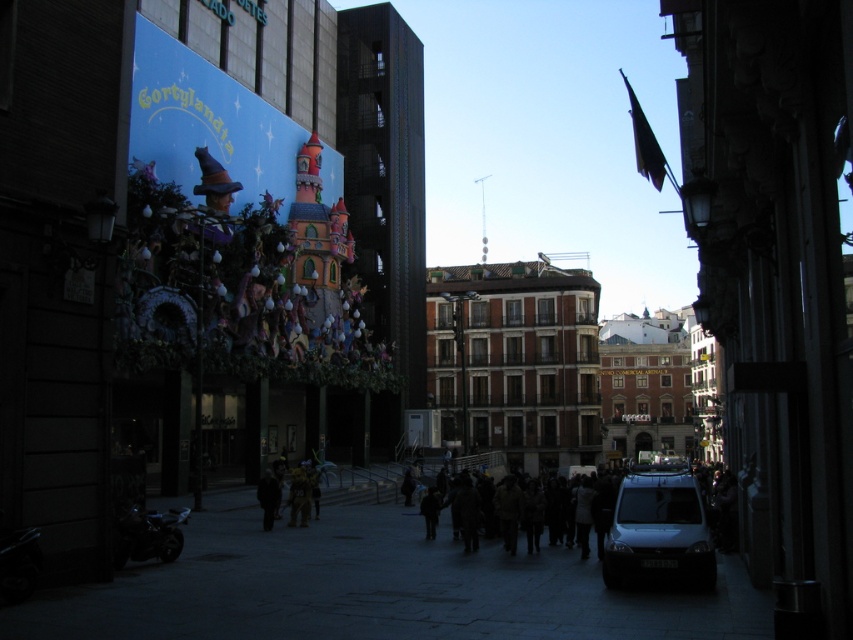
Identify the location of dark brown fabric crowd at center. The image size is (853, 640). (519, 513).

Who is more forward, (573,500) or (262,476)?

Point (573,500) is more forward.

Describe the element at coordinates (519, 513) in the screenshot. Image resolution: width=853 pixels, height=640 pixels. I see `dark brown fabric crowd at center` at that location.

Where is `dark brown fabric crowd at center`? The image size is (853, 640). dark brown fabric crowd at center is located at coordinates (519, 513).

From the picture: Can you confirm if black matte van at center is smaller than black matte jacket at center?

No.

Is point (132, 602) behind point (263, 484)?

That is False.

At what (x,y) coordinates should I click in order to perform the action: click on black matte van at center. Please return your answer as a coordinate pair (x, y). Looking at the image, I should click on (376, 588).

Is point (613, 579) in front of point (270, 529)?

Yes.

At what (x,y) coordinates should I click in order to perform the action: click on white matte van at lower right. Please return your answer as a coordinate pair (x, y). Image resolution: width=853 pixels, height=640 pixels. Looking at the image, I should click on (659, 529).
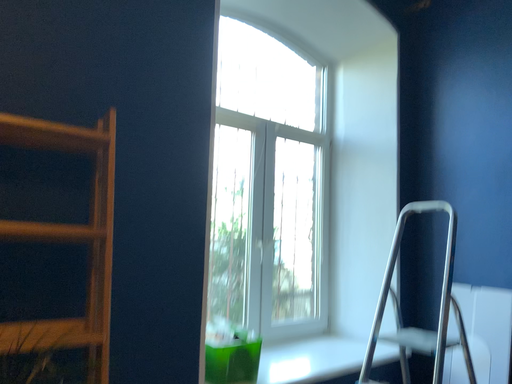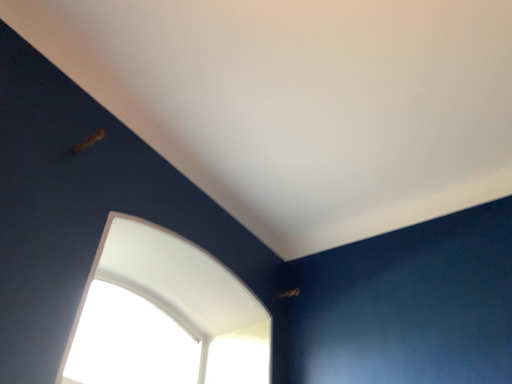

TASK GOAL:
Copy all of the data above verbatim, leaving out the pictures.

SOLUTION:
Identify the location of dark brown fabric crowd at center. The image size is (853, 640). (519, 513).

Who is more forward, (573,500) or (262,476)?

Point (573,500) is more forward.

Describe the element at coordinates (519, 513) in the screenshot. Image resolution: width=853 pixels, height=640 pixels. I see `dark brown fabric crowd at center` at that location.

Where is `dark brown fabric crowd at center`? The image size is (853, 640). dark brown fabric crowd at center is located at coordinates (519, 513).

From the picture: Can you confirm if black matte van at center is smaller than black matte jacket at center?

No.

Is point (132, 602) behind point (263, 484)?

That is False.

At what (x,y) coordinates should I click in order to perform the action: click on black matte van at center. Please return your answer as a coordinate pair (x, y). Looking at the image, I should click on (376, 588).

Is point (613, 579) in front of point (270, 529)?

Yes.

At what (x,y) coordinates should I click in order to perform the action: click on white matte van at lower right. Please return your answer as a coordinate pair (x, y). Image resolution: width=853 pixels, height=640 pixels. Looking at the image, I should click on (659, 529).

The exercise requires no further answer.